What needs to be done → Apart from the pictures, every record here must be copied word for word.

Records provided →
- - - -
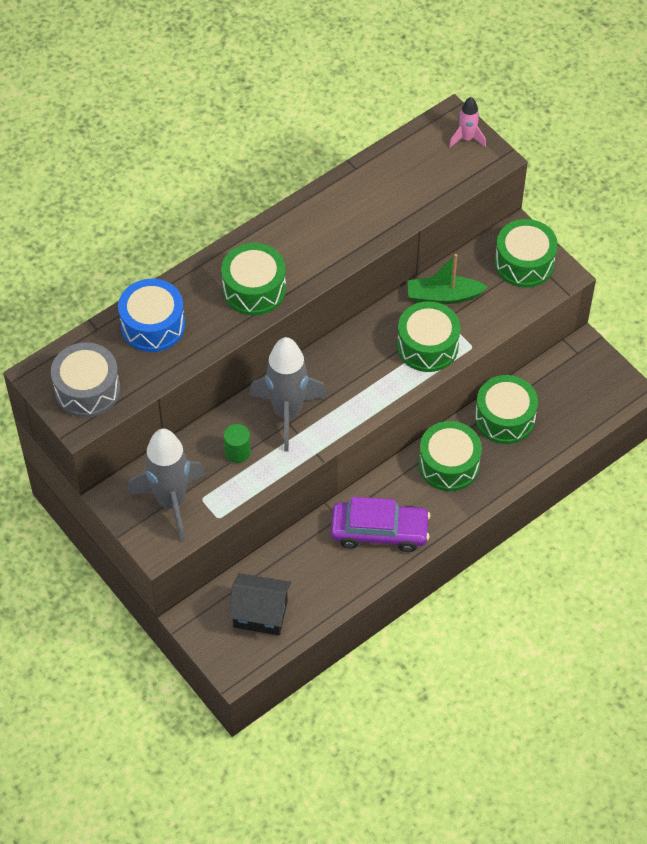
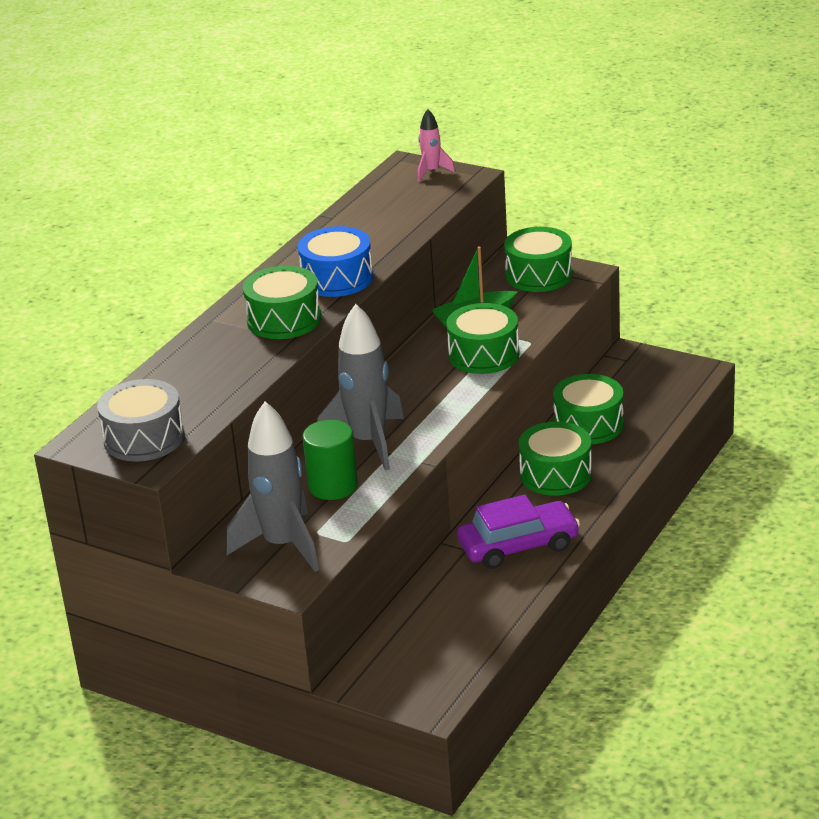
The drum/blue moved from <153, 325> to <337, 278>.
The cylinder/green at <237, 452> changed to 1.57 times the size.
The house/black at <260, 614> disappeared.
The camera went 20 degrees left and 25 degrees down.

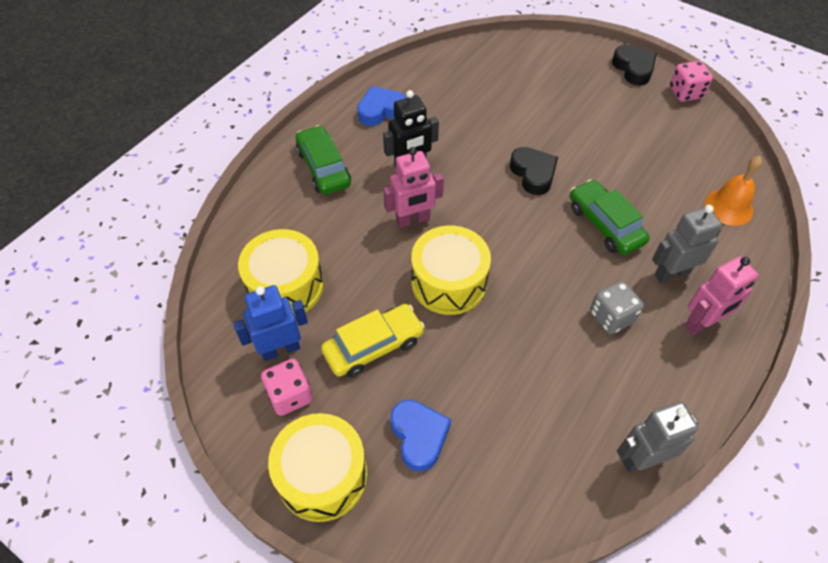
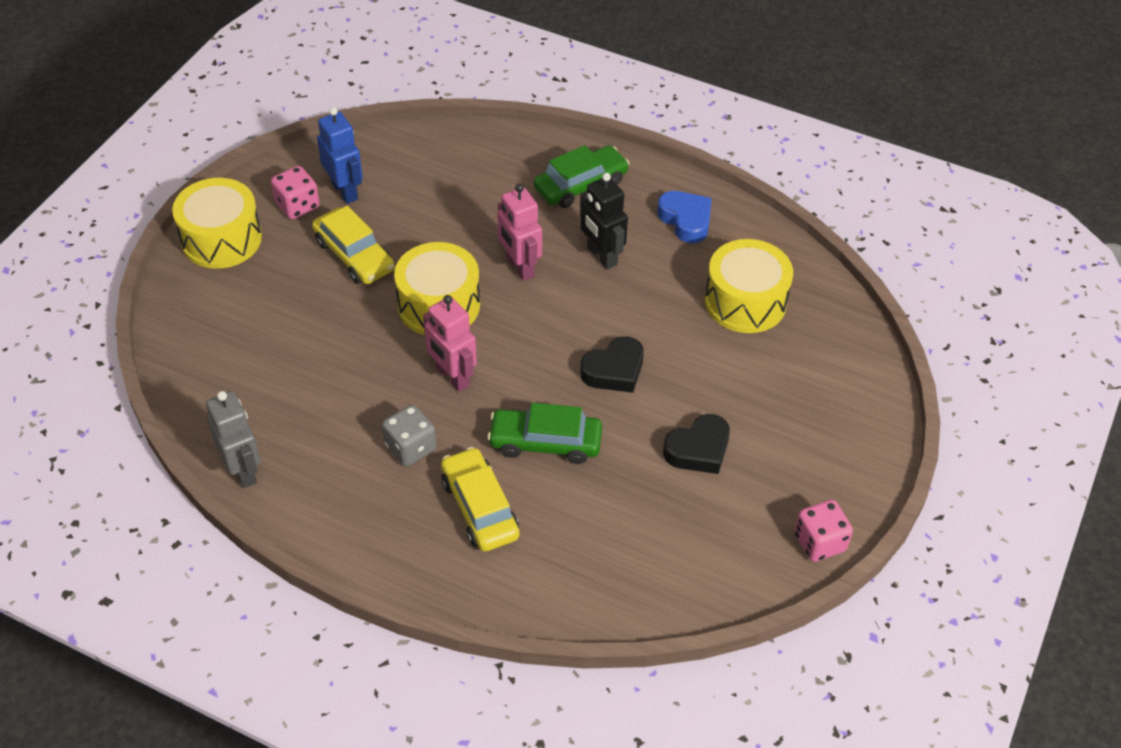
The robot/pink moved from <702, 323> to <452, 377>.
The robot/grey at <671, 274> was replaced by the car/yellow at <479, 508>.
The car/green at <605, 224> turned 135 degrees counterclockwise.
The heart/black moved from <633, 68> to <698, 449>.
The drum/yellow moved from <285, 286> to <745, 301>.
The heart/blue at <419, 436> disappeared.
The bell/orange at <729, 207> disappeared.
The camera went 80 degrees right and 5 degrees down.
- - - -
Response to this exercise →
The drum/blue moved from <153, 325> to <337, 278>.
The cylinder/green at <237, 452> changed to 1.57 times the size.
The house/black at <260, 614> disappeared.
The camera went 20 degrees left and 25 degrees down.

The robot/pink moved from <702, 323> to <452, 377>.
The robot/grey at <671, 274> was replaced by the car/yellow at <479, 508>.
The car/green at <605, 224> turned 135 degrees counterclockwise.
The heart/black moved from <633, 68> to <698, 449>.
The drum/yellow moved from <285, 286> to <745, 301>.
The heart/blue at <419, 436> disappeared.
The bell/orange at <729, 207> disappeared.
The camera went 80 degrees right and 5 degrees down.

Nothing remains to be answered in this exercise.